=== PROBLEM TO SOLVE ===
Please transcribe the data below in full, word for word, without the images.

-- RECORDS TO USE follows --

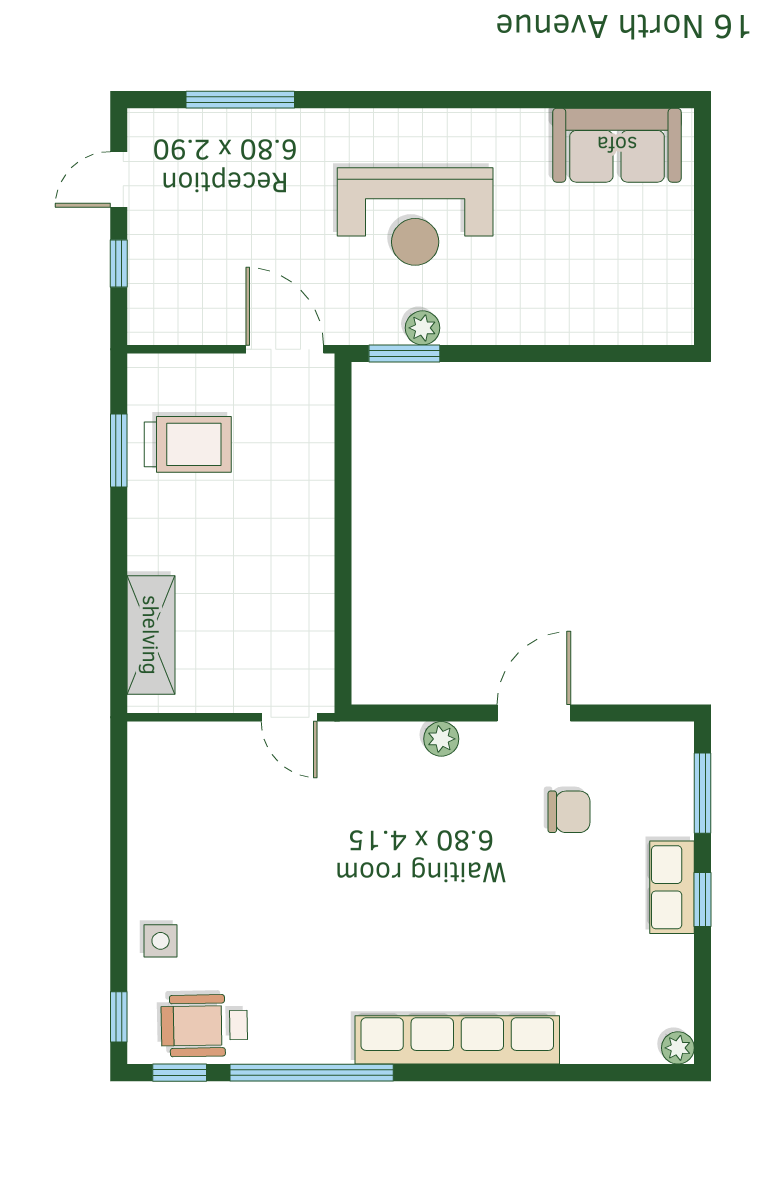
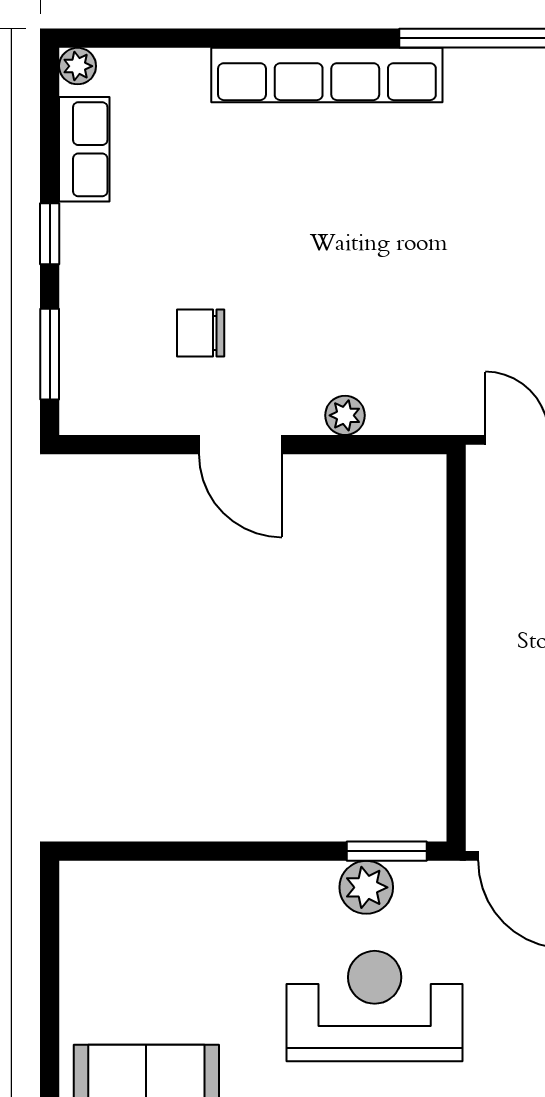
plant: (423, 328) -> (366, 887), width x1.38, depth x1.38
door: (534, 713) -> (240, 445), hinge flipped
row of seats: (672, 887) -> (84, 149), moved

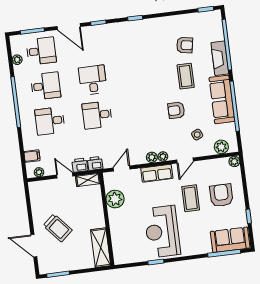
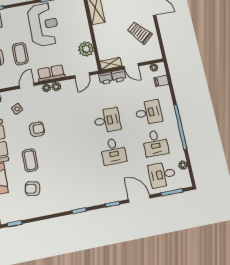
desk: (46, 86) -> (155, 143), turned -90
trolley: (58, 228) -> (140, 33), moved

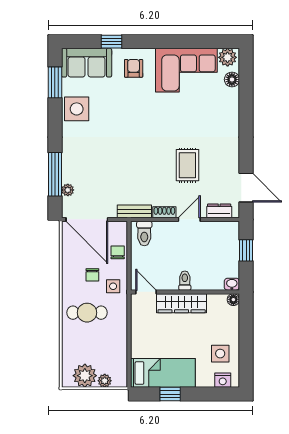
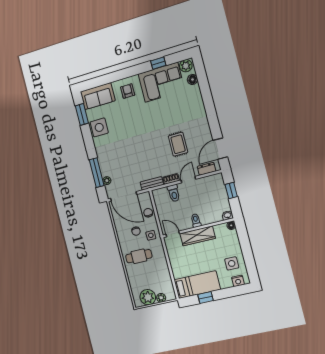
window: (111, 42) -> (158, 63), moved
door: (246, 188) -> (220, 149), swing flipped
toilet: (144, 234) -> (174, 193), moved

-- RECORDS TO USE concluded --

=== COMPLETED TASK ===
plant: (423, 328) -> (366, 887), width x1.38, depth x1.38
door: (534, 713) -> (240, 445), hinge flipped
row of seats: (672, 887) -> (84, 149), moved

desk: (46, 86) -> (155, 143), turned -90
trolley: (58, 228) -> (140, 33), moved

window: (111, 42) -> (158, 63), moved
door: (246, 188) -> (220, 149), swing flipped
toilet: (144, 234) -> (174, 193), moved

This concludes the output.